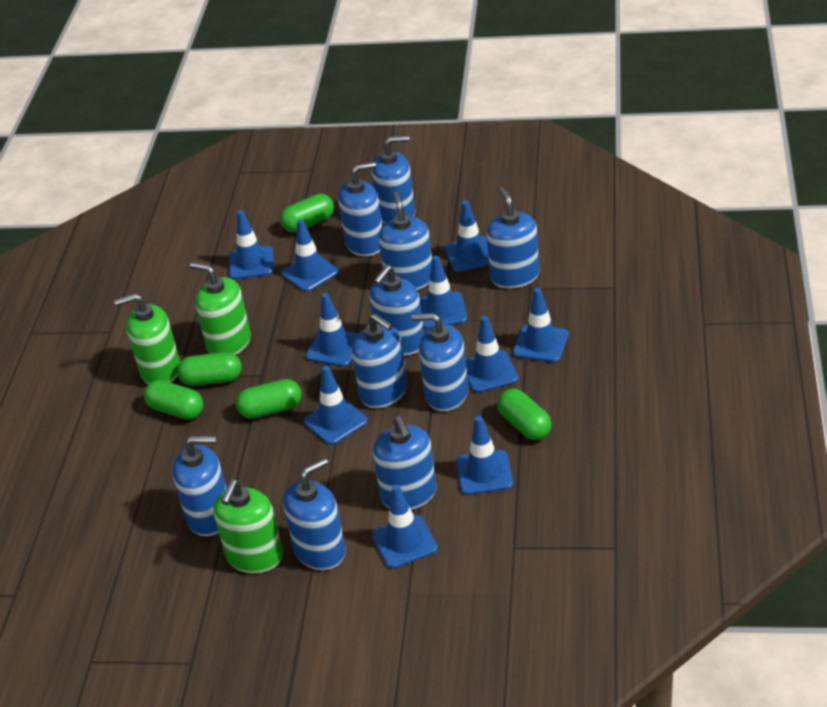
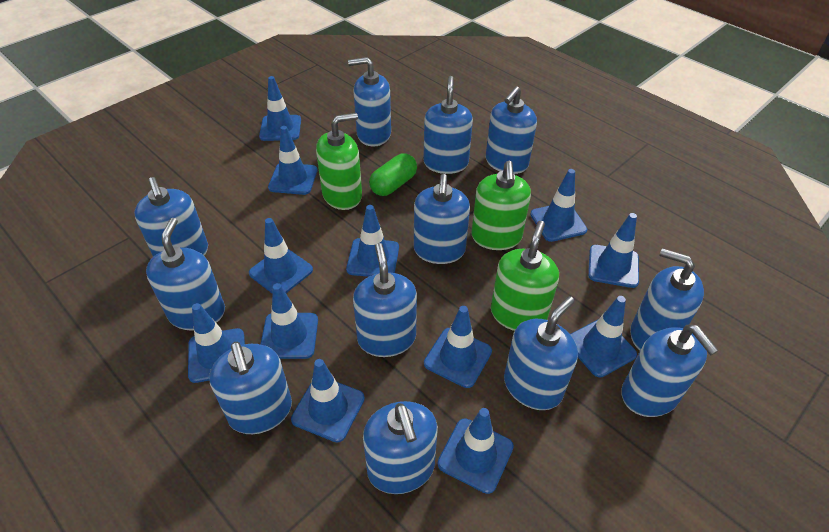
blue soap dispenser: 10 -> 12
blue traffic cone: 10 -> 12
green capsule: 5 -> 1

Exercise prompt: Every line of the data above should be returned exactly, with the pictures removed.

Answer below:
blue soap dispenser: 10 -> 12
blue traffic cone: 10 -> 12
green capsule: 5 -> 1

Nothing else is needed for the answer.